(INFORMATION PROVIDED Opens)
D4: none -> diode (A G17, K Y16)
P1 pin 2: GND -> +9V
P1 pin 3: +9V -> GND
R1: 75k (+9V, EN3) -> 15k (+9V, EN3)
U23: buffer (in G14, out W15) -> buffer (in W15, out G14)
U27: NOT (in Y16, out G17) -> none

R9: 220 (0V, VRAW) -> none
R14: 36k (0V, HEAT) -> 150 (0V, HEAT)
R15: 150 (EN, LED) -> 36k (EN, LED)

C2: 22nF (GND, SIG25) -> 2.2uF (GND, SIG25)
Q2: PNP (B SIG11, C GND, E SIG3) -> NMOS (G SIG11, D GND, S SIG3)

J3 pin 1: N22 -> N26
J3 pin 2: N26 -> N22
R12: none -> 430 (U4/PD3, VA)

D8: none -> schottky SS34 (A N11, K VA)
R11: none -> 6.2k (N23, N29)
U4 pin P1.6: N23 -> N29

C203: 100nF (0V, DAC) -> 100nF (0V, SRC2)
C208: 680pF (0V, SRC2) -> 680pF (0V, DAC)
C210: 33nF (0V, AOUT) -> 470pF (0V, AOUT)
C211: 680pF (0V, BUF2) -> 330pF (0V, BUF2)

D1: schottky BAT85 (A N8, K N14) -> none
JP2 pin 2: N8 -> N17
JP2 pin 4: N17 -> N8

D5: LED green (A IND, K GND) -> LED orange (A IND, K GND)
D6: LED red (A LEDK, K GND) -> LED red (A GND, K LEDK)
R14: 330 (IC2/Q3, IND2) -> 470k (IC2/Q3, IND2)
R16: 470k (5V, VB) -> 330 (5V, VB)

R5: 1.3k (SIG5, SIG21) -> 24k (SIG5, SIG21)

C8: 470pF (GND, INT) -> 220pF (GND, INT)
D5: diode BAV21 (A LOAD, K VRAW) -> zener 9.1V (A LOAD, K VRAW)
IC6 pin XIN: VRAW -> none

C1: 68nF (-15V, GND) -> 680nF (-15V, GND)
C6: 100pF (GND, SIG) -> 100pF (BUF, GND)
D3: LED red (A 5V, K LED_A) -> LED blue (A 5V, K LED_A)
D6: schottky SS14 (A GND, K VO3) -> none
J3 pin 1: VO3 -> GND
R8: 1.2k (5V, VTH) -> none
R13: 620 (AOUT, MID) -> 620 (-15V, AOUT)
(INFORMATION PROVIDED Closes)
● BRIEF:
In full and without error, retype the entries above.

● EXPECTED OUTPUT:
D4: none -> diode (A G17, K Y16)
P1 pin 2: GND -> +9V
P1 pin 3: +9V -> GND
R1: 75k (+9V, EN3) -> 15k (+9V, EN3)
U23: buffer (in G14, out W15) -> buffer (in W15, out G14)
U27: NOT (in Y16, out G17) -> none

R9: 220 (0V, VRAW) -> none
R14: 36k (0V, HEAT) -> 150 (0V, HEAT)
R15: 150 (EN, LED) -> 36k (EN, LED)

C2: 22nF (GND, SIG25) -> 2.2uF (GND, SIG25)
Q2: PNP (B SIG11, C GND, E SIG3) -> NMOS (G SIG11, D GND, S SIG3)

J3 pin 1: N22 -> N26
J3 pin 2: N26 -> N22
R12: none -> 430 (U4/PD3, VA)

D8: none -> schottky SS34 (A N11, K VA)
R11: none -> 6.2k (N23, N29)
U4 pin P1.6: N23 -> N29

C203: 100nF (0V, DAC) -> 100nF (0V, SRC2)
C208: 680pF (0V, SRC2) -> 680pF (0V, DAC)
C210: 33nF (0V, AOUT) -> 470pF (0V, AOUT)
C211: 680pF (0V, BUF2) -> 330pF (0V, BUF2)

D1: schottky BAT85 (A N8, K N14) -> none
JP2 pin 2: N8 -> N17
JP2 pin 4: N17 -> N8

D5: LED green (A IND, K GND) -> LED orange (A IND, K GND)
D6: LED red (A LEDK, K GND) -> LED red (A GND, K LEDK)
R14: 330 (IC2/Q3, IND2) -> 470k (IC2/Q3, IND2)
R16: 470k (5V, VB) -> 330 (5V, VB)

R5: 1.3k (SIG5, SIG21) -> 24k (SIG5, SIG21)

C8: 470pF (GND, INT) -> 220pF (GND, INT)
D5: diode BAV21 (A LOAD, K VRAW) -> zener 9.1V (A LOAD, K VRAW)
IC6 pin XIN: VRAW -> none

C1: 68nF (-15V, GND) -> 680nF (-15V, GND)
C6: 100pF (GND, SIG) -> 100pF (BUF, GND)
D3: LED red (A 5V, K LED_A) -> LED blue (A 5V, K LED_A)
D6: schottky SS14 (A GND, K VO3) -> none
J3 pin 1: VO3 -> GND
R8: 1.2k (5V, VTH) -> none
R13: 620 (AOUT, MID) -> 620 (-15V, AOUT)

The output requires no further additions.